Records contained in a dataset:
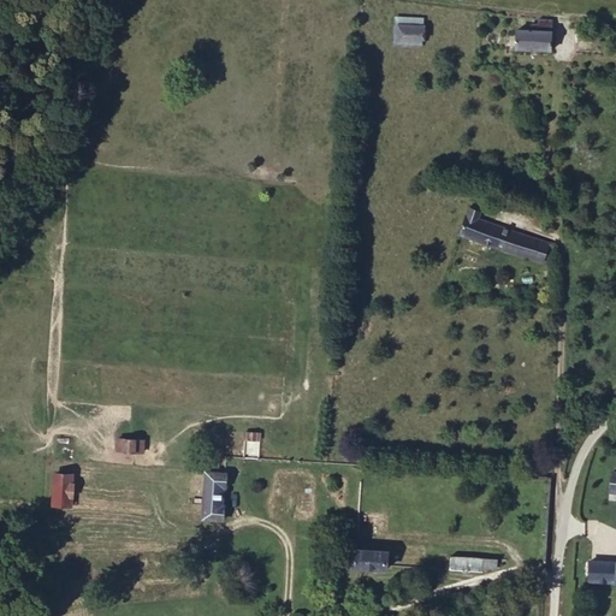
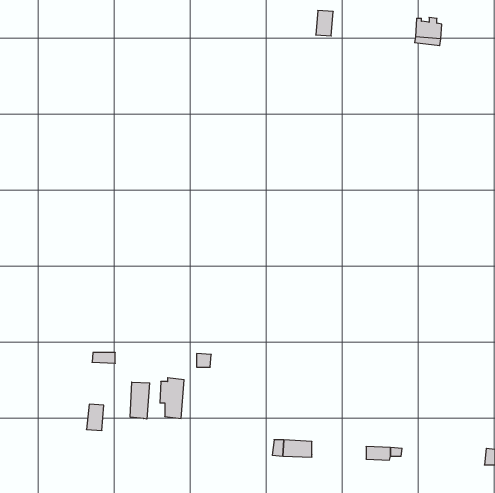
building: [460,207,549,262] -> none
building: [52,473,73,505] -> [86,404,104,430]
building: none -> [130,382,150,419]

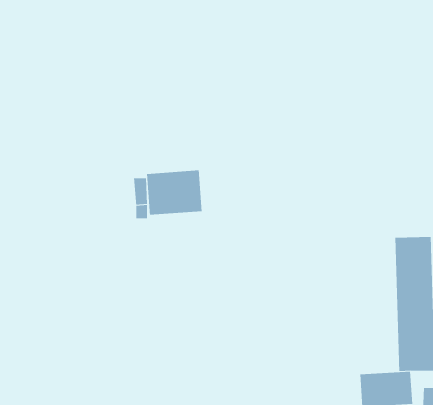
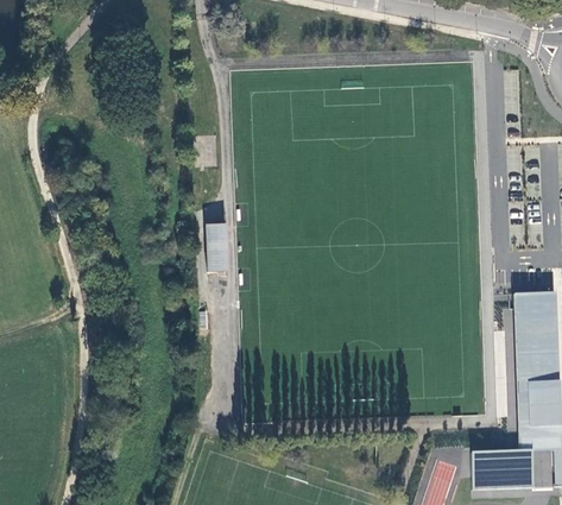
building: [146,170,202,216] -> none

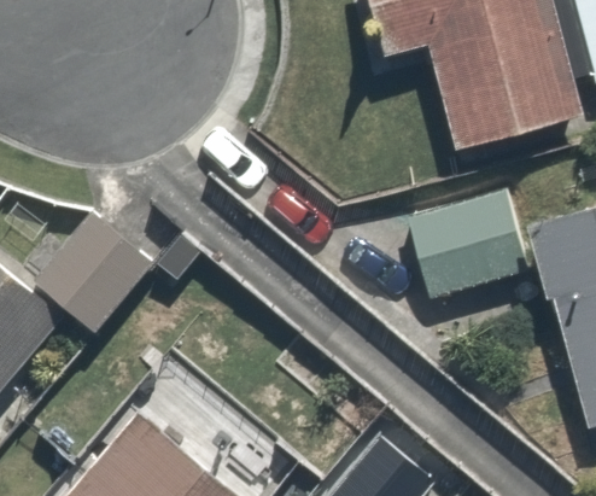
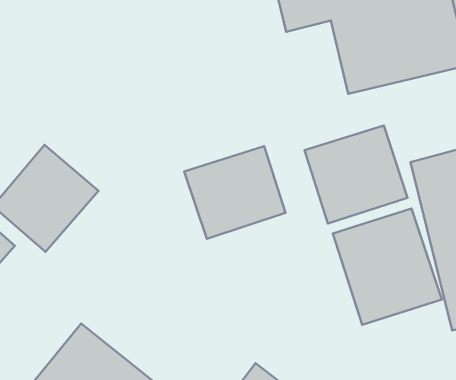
building: none -> [184,146,285,239]
building: none -> [333,209,442,325]

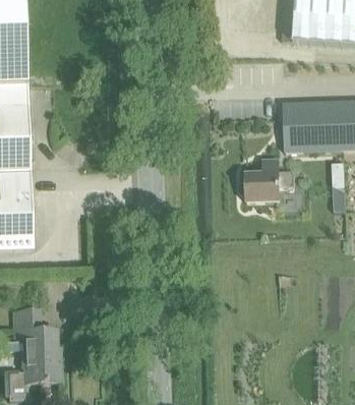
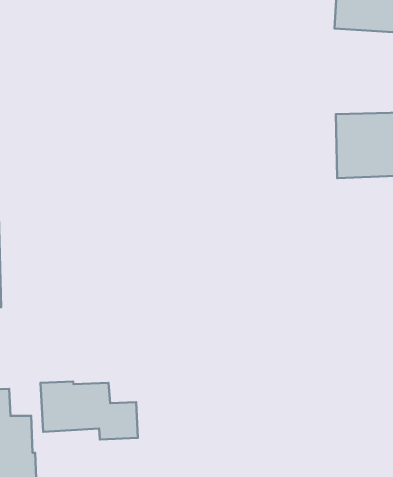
building: [244,162,294,204] -> none
building: none -> [41,382,138,439]

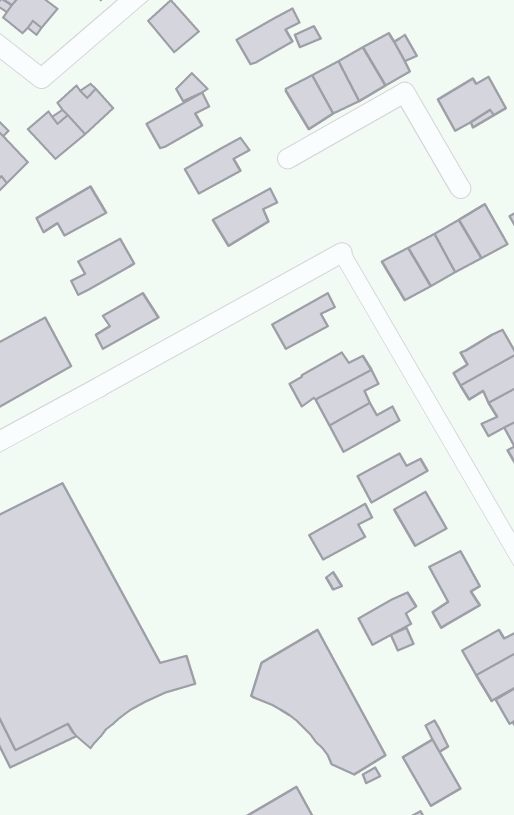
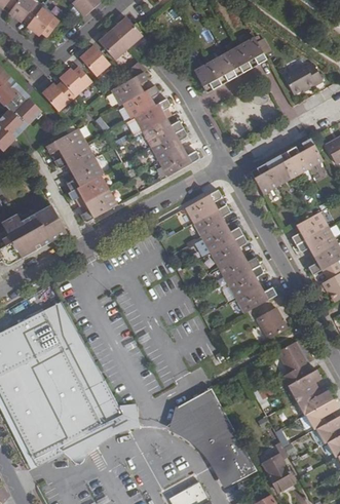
building: [237,9,299,64] -> [121,84,158,117]
building: none -> [97,29,126,60]
building: none -> [78,45,108,76]
building: none -> [141,117,183,146]
building: none -> [53,142,95,170]
building: none -> [158,147,199,176]
building: none -> [67,173,108,202]
building: none -> [192,204,230,237]
building: [309,504,372,560] -> [226,264,263,297]
building: [359,592,416,645] -> [287,369,320,399]

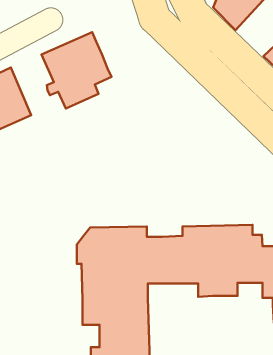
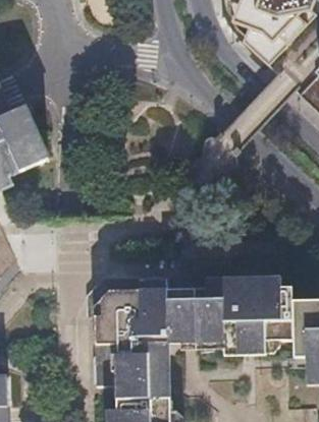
building: [42,32,111,109] -> none

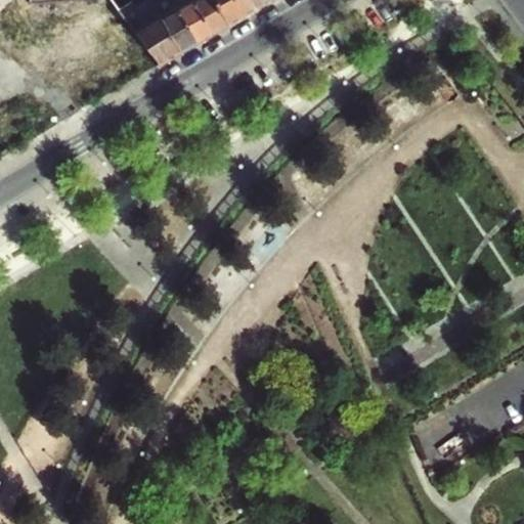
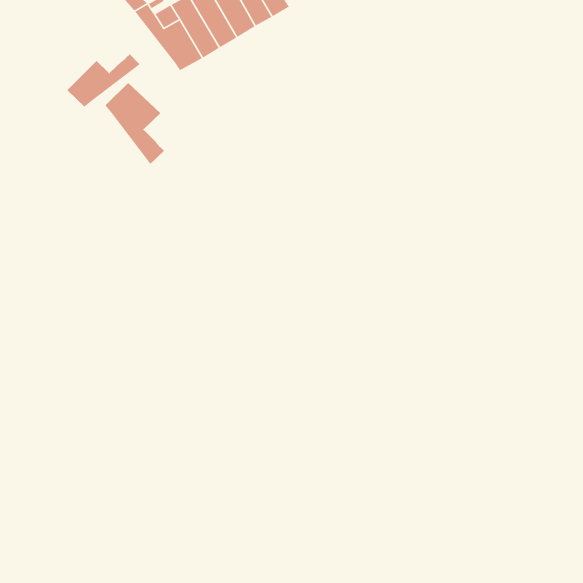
building: none -> [66,53,141,107]
building: none -> [104,82,165,165]

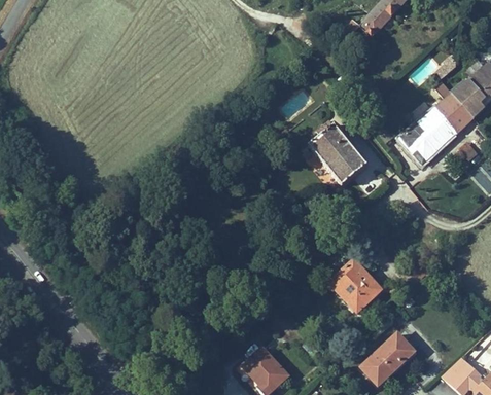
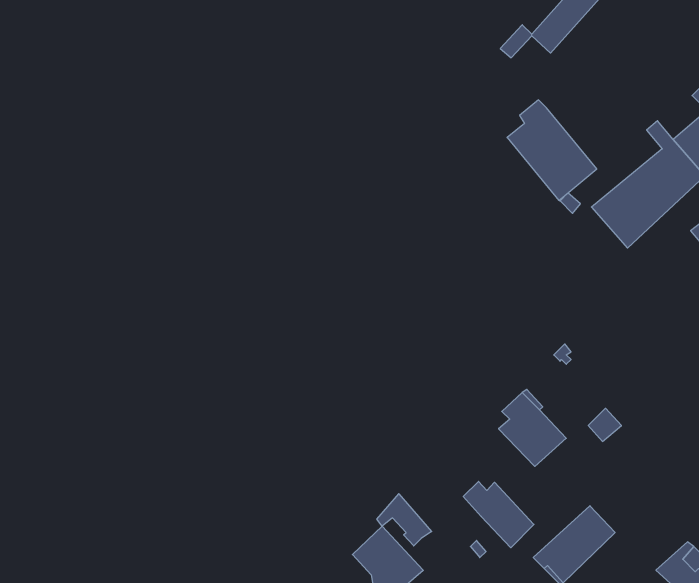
building: [308,119,366,185] -> [507,100,597,200]
building: none -> [463,481,534,548]
building: none -> [377,494,432,546]

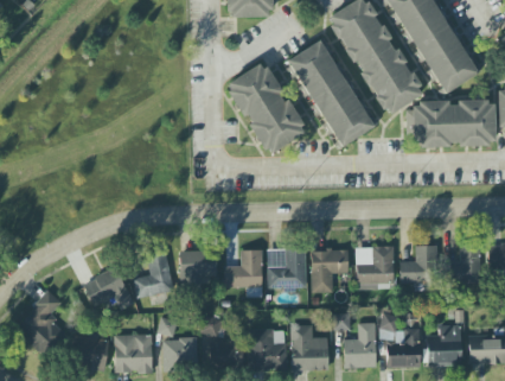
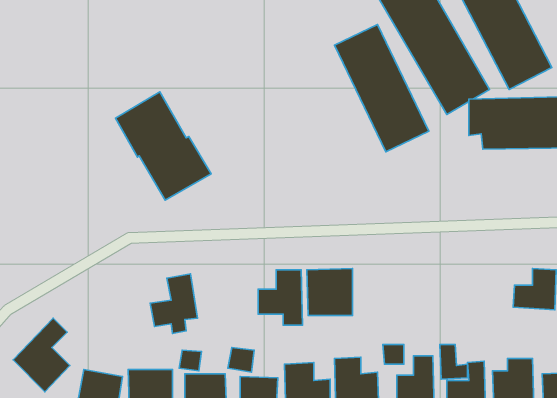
building: [225,62,307,154] -> [115,92,211,200]
building: [356,246,395,284] -> none
building: [399,246,437,284] -> none
building: [311,249,349,293] -> none
building: [180,252,215,291] -> none
building: [83,267,134,310] -> none

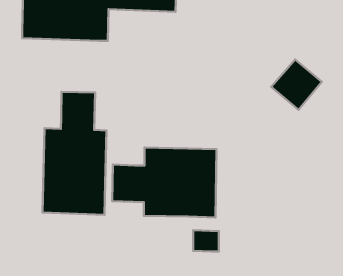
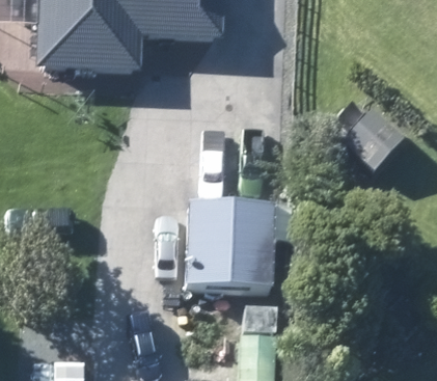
building: [42,92,107,215] -> none

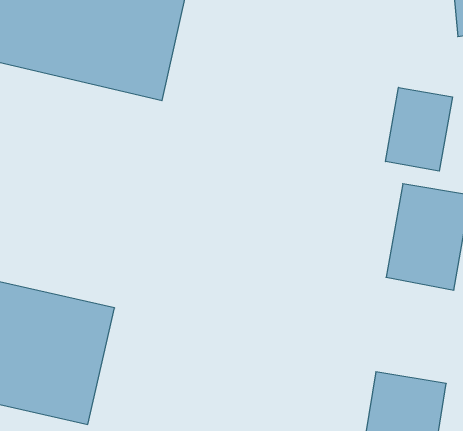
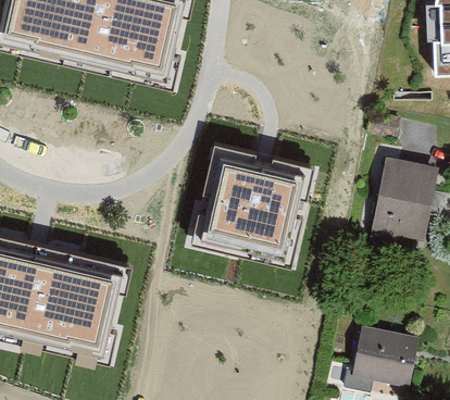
building: [386,87,452,171] -> none
building: none -> [192,145,314,266]

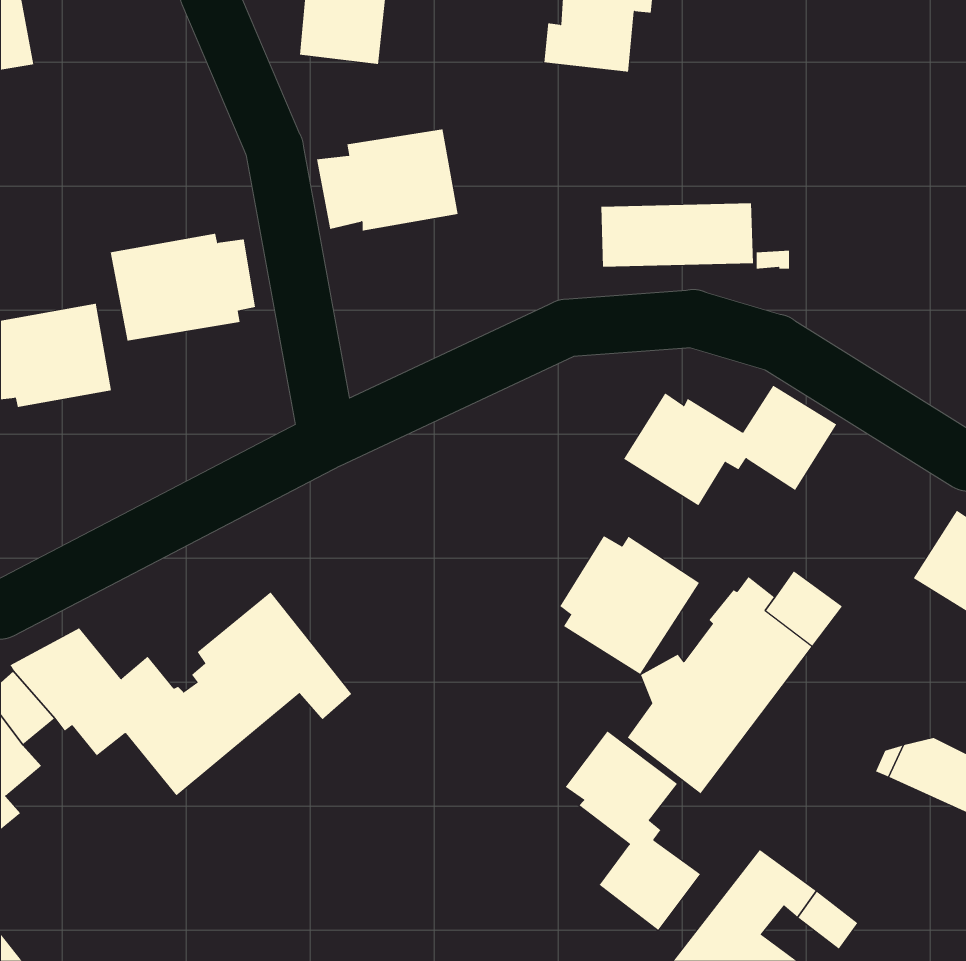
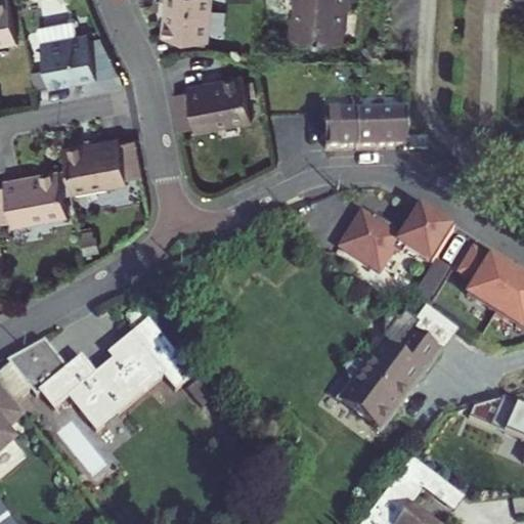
building: none -> [41,11,98,81]
building: none -> [456,247,518,312]
building: [559,535,700,675] -> none
building: [565,730,701,931] -> none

WHAT IS EXPECTED: Write out every line above exactly as it is, leaving out the pictures.

EXERCISE ANSWER:
building: [460,207,549,262] -> none
building: [52,473,73,505] -> [86,404,104,430]
building: none -> [130,382,150,419]

building: [146,170,202,216] -> none

building: none -> [184,146,285,239]
building: none -> [333,209,442,325]

building: [244,162,294,204] -> none
building: none -> [41,382,138,439]

building: [237,9,299,64] -> [121,84,158,117]
building: none -> [97,29,126,60]
building: none -> [78,45,108,76]
building: none -> [141,117,183,146]
building: none -> [53,142,95,170]
building: none -> [158,147,199,176]
building: none -> [67,173,108,202]
building: none -> [192,204,230,237]
building: [309,504,372,560] -> [226,264,263,297]
building: [359,592,416,645] -> [287,369,320,399]

building: [42,32,111,109] -> none

building: none -> [66,53,141,107]
building: none -> [104,82,165,165]

building: [308,119,366,185] -> [507,100,597,200]
building: none -> [463,481,534,548]
building: none -> [377,494,432,546]

building: [225,62,307,154] -> [115,92,211,200]
building: [356,246,395,284] -> none
building: [399,246,437,284] -> none
building: [311,249,349,293] -> none
building: [180,252,215,291] -> none
building: [83,267,134,310] -> none

building: [42,92,107,215] -> none

building: [386,87,452,171] -> none
building: none -> [192,145,314,266]

building: none -> [41,11,98,81]
building: none -> [456,247,518,312]
building: [559,535,700,675] -> none
building: [565,730,701,931] -> none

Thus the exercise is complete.